◆ Problem to work on ◆
Go to the line holding "C108: 330pF (GND, N4) -> none" in the entries below and write out exactly every line down to and including the line holding "R110: 4.7k (N4, N13) -> 4.7k (GND, N13)".

◆ Material to process ◆
··········

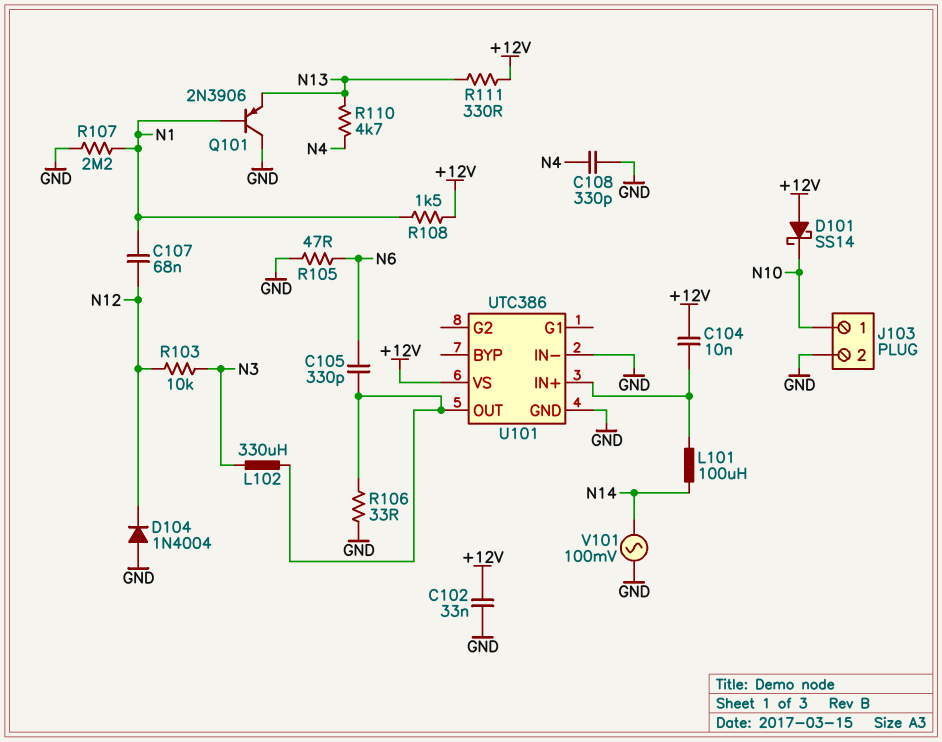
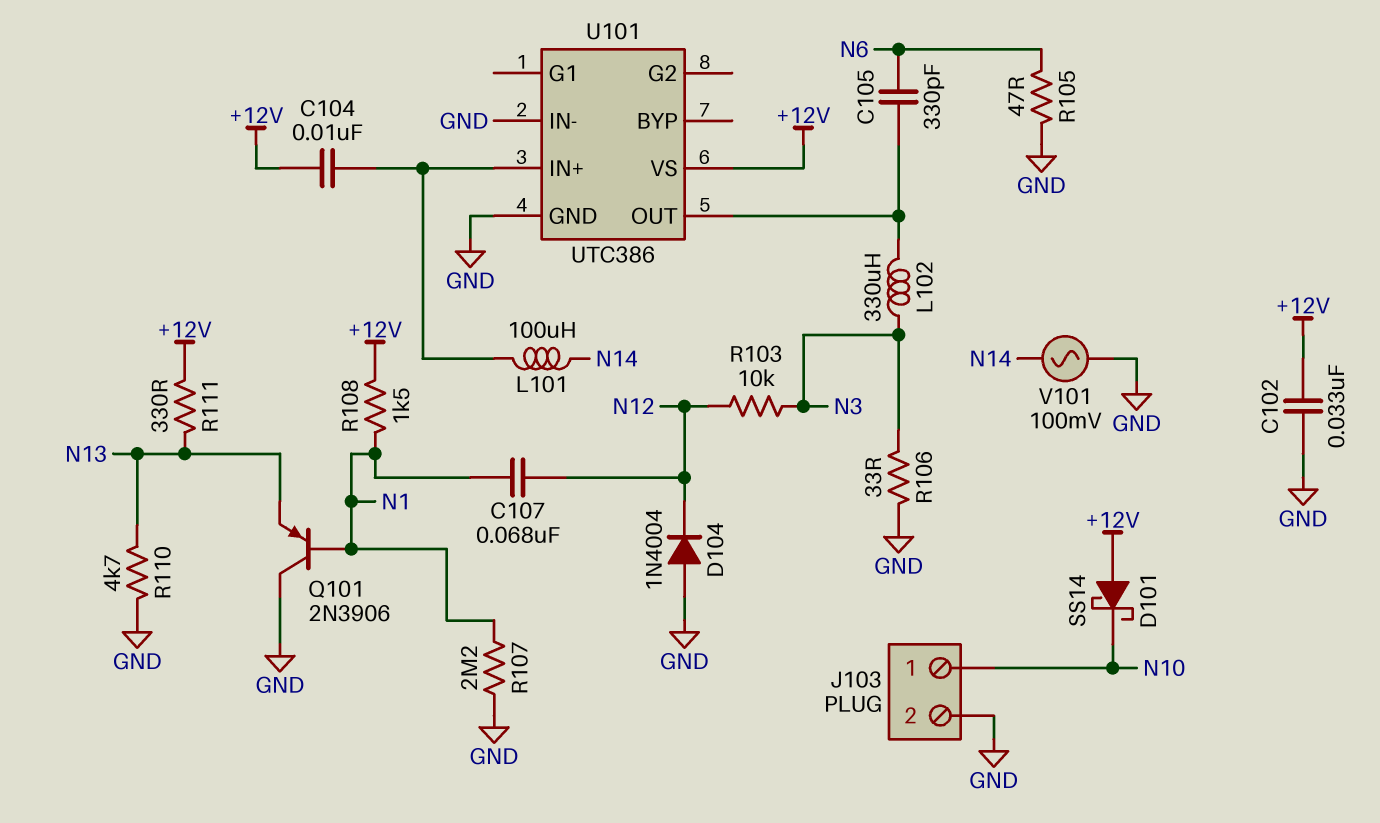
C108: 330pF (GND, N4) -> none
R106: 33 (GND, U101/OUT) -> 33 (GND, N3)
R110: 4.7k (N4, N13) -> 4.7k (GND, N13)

··········

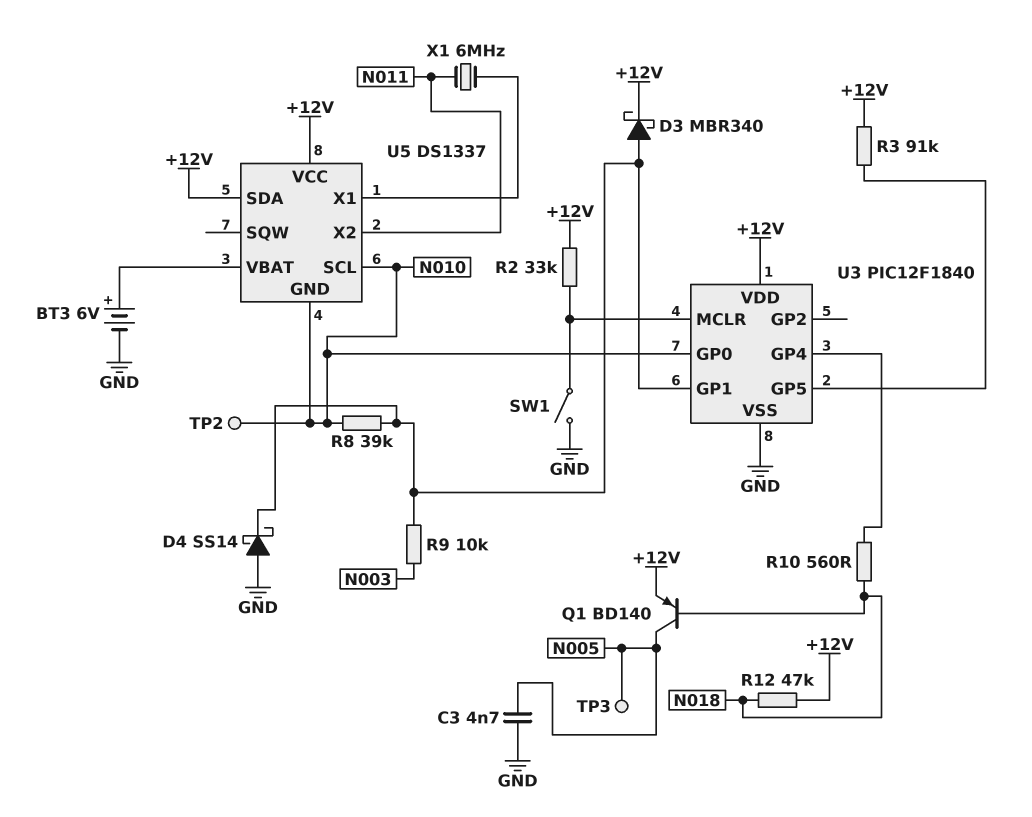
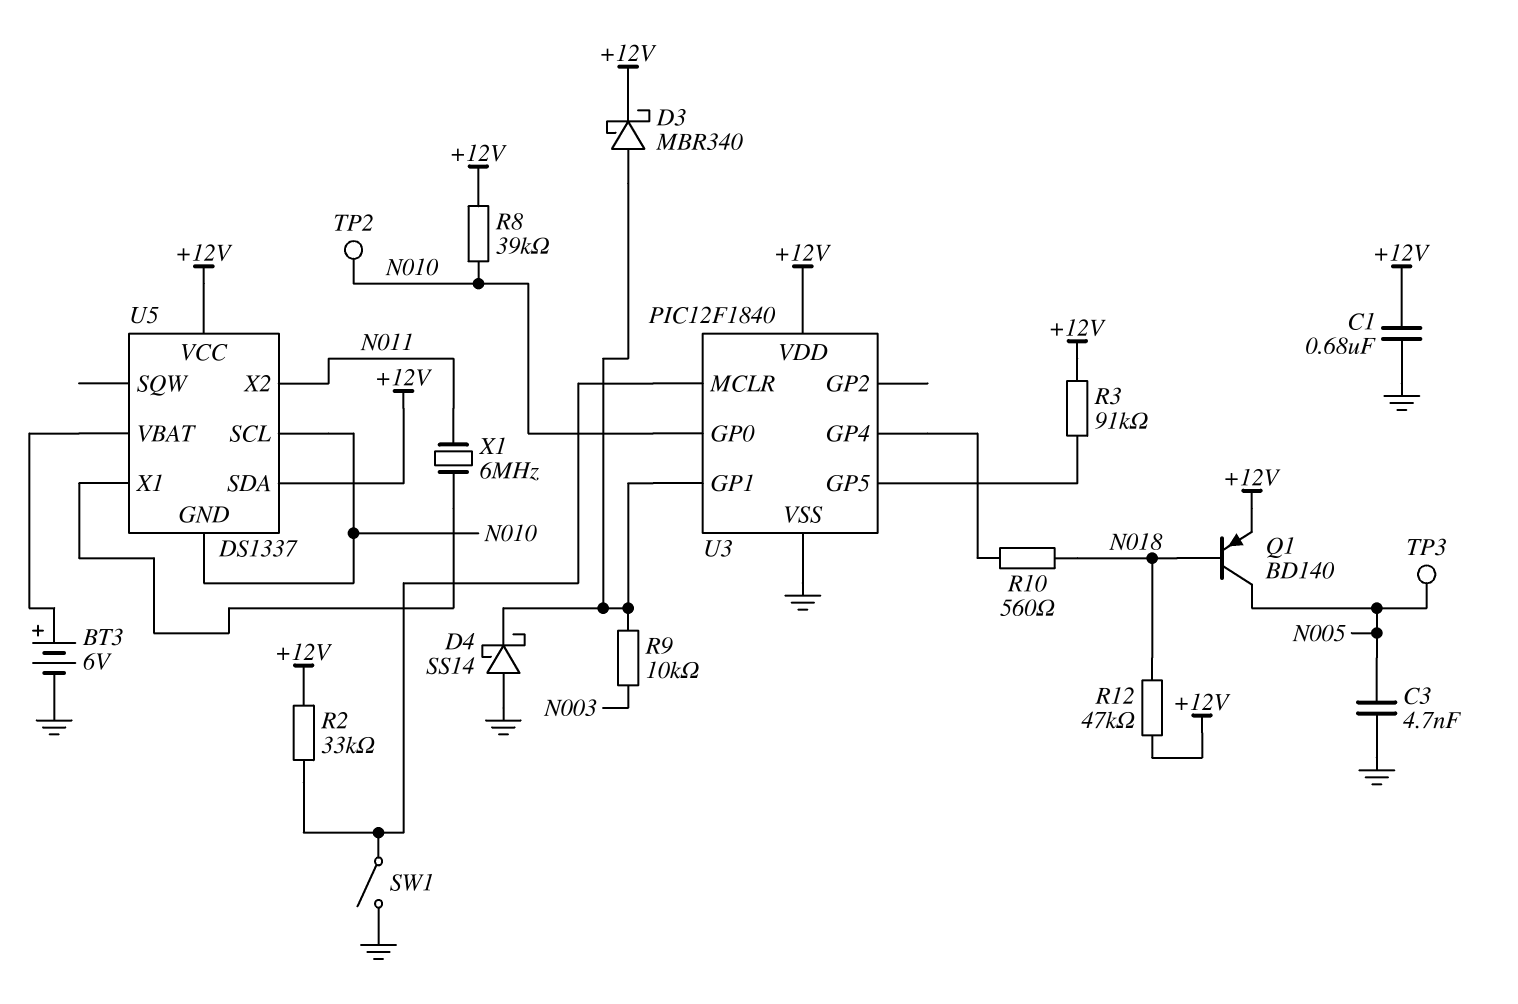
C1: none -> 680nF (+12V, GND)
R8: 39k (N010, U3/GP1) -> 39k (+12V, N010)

··········

◆ Task result ◆
C108: 330pF (GND, N4) -> none
R106: 33 (GND, U101/OUT) -> 33 (GND, N3)
R110: 4.7k (N4, N13) -> 4.7k (GND, N13)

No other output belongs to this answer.